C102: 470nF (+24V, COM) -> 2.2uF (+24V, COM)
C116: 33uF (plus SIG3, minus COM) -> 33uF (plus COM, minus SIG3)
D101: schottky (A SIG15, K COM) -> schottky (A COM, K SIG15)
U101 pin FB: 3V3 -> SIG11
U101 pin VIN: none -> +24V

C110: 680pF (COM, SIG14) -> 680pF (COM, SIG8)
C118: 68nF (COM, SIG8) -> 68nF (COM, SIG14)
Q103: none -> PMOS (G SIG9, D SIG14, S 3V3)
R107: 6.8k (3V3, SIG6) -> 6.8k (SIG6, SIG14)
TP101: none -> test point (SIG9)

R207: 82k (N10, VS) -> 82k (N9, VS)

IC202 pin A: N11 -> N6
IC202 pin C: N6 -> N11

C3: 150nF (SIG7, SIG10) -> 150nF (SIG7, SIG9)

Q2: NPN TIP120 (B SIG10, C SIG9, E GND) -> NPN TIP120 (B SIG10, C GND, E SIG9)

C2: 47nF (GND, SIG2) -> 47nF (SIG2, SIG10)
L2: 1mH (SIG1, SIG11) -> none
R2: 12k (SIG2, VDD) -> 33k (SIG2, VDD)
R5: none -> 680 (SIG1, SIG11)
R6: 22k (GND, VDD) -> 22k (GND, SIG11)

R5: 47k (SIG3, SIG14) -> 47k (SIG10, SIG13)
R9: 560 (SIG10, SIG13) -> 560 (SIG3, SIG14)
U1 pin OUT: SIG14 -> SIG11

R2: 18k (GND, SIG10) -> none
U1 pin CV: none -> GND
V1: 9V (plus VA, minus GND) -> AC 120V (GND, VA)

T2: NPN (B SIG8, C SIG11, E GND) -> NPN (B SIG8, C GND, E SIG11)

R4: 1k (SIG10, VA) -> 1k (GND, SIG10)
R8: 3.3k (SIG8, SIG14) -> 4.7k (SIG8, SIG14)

....................

Instructions to follow: The records shown above are to be copied exactly, every one of them.

Problem solution:
C102: 470nF (+24V, COM) -> 2.2uF (+24V, COM)
C116: 33uF (plus SIG3, minus COM) -> 33uF (plus COM, minus SIG3)
D101: schottky (A SIG15, K COM) -> schottky (A COM, K SIG15)
U101 pin FB: 3V3 -> SIG11
U101 pin VIN: none -> +24V

C110: 680pF (COM, SIG14) -> 680pF (COM, SIG8)
C118: 68nF (COM, SIG8) -> 68nF (COM, SIG14)
Q103: none -> PMOS (G SIG9, D SIG14, S 3V3)
R107: 6.8k (3V3, SIG6) -> 6.8k (SIG6, SIG14)
TP101: none -> test point (SIG9)

R207: 82k (N10, VS) -> 82k (N9, VS)

IC202 pin A: N11 -> N6
IC202 pin C: N6 -> N11

C3: 150nF (SIG7, SIG10) -> 150nF (SIG7, SIG9)

Q2: NPN TIP120 (B SIG10, C SIG9, E GND) -> NPN TIP120 (B SIG10, C GND, E SIG9)

C2: 47nF (GND, SIG2) -> 47nF (SIG2, SIG10)
L2: 1mH (SIG1, SIG11) -> none
R2: 12k (SIG2, VDD) -> 33k (SIG2, VDD)
R5: none -> 680 (SIG1, SIG11)
R6: 22k (GND, VDD) -> 22k (GND, SIG11)

R5: 47k (SIG3, SIG14) -> 47k (SIG10, SIG13)
R9: 560 (SIG10, SIG13) -> 560 (SIG3, SIG14)
U1 pin OUT: SIG14 -> SIG11

R2: 18k (GND, SIG10) -> none
U1 pin CV: none -> GND
V1: 9V (plus VA, minus GND) -> AC 120V (GND, VA)

T2: NPN (B SIG8, C SIG11, E GND) -> NPN (B SIG8, C GND, E SIG11)

R4: 1k (SIG10, VA) -> 1k (GND, SIG10)
R8: 3.3k (SIG8, SIG14) -> 4.7k (SIG8, SIG14)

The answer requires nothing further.